### Task requirements
An exact restatement of the data below, with the pictures removed, is the required answer.

*** Opening of Data provided ***

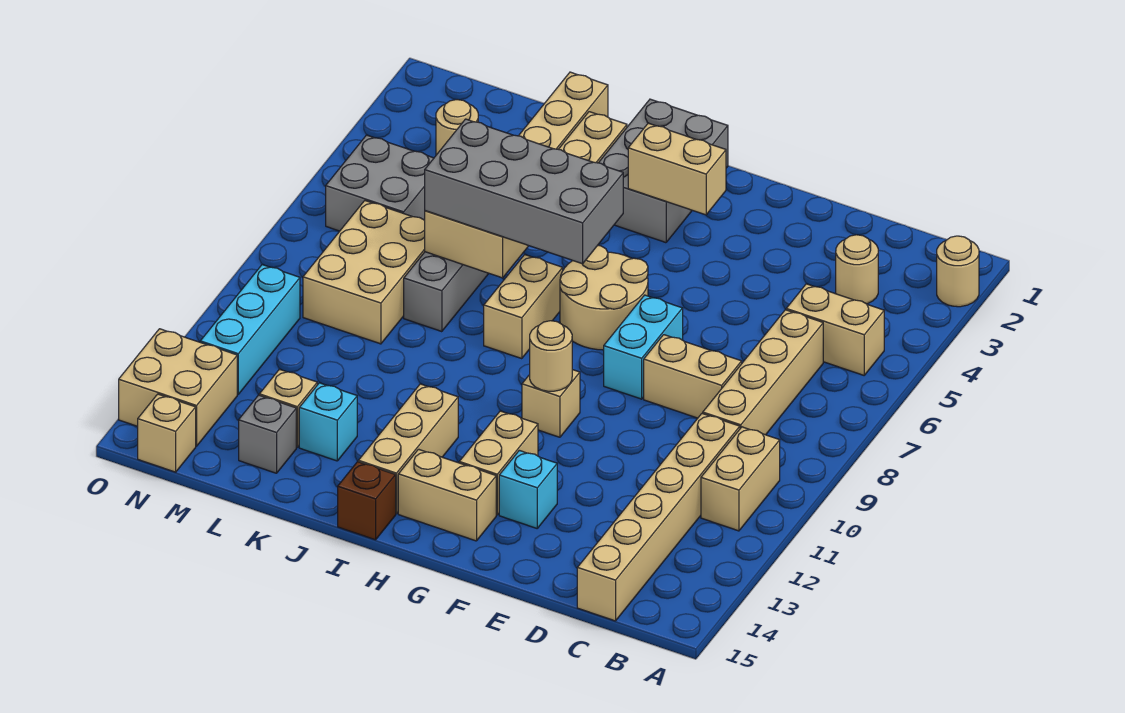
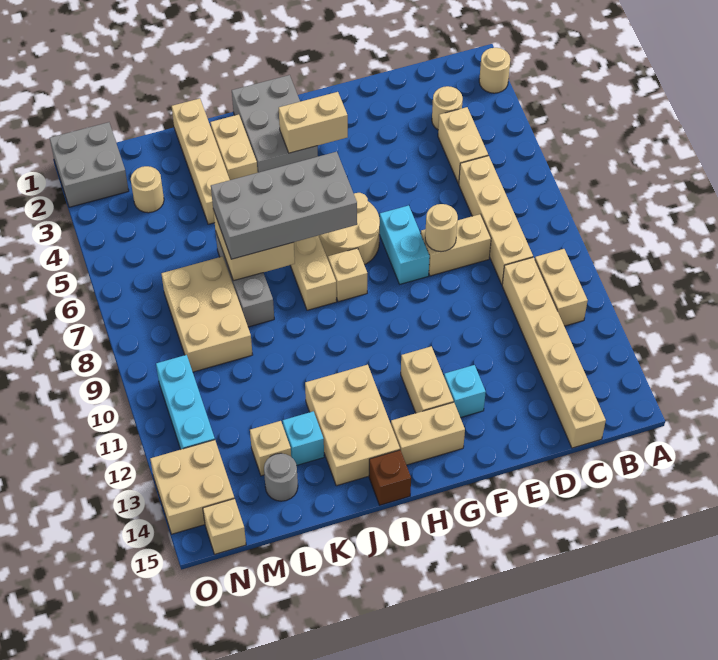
tan brick B5:C5 level 1 -> tan brick C4:C5 level 1
tan brick G10 level 1 -> tan brick H8 level 1
tan round brick G10 level 2 -> tan round brick E8 level 2
tan brick I12:I14 level 1 -> tan brick I12:J14 level 1
grey brick L14 level 1 -> grey round brick L14 level 1
grey brick M5:N6 level 1 -> grey brick N1:O2 level 1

*** Close of Data provided ***

### Solution to this problem
tan brick B5:C5 level 1 -> tan brick C4:C5 level 1
tan brick G10 level 1 -> tan brick H8 level 1
tan round brick G10 level 2 -> tan round brick E8 level 2
tan brick I12:I14 level 1 -> tan brick I12:J14 level 1
grey brick L14 level 1 -> grey round brick L14 level 1
grey brick M5:N6 level 1 -> grey brick N1:O2 level 1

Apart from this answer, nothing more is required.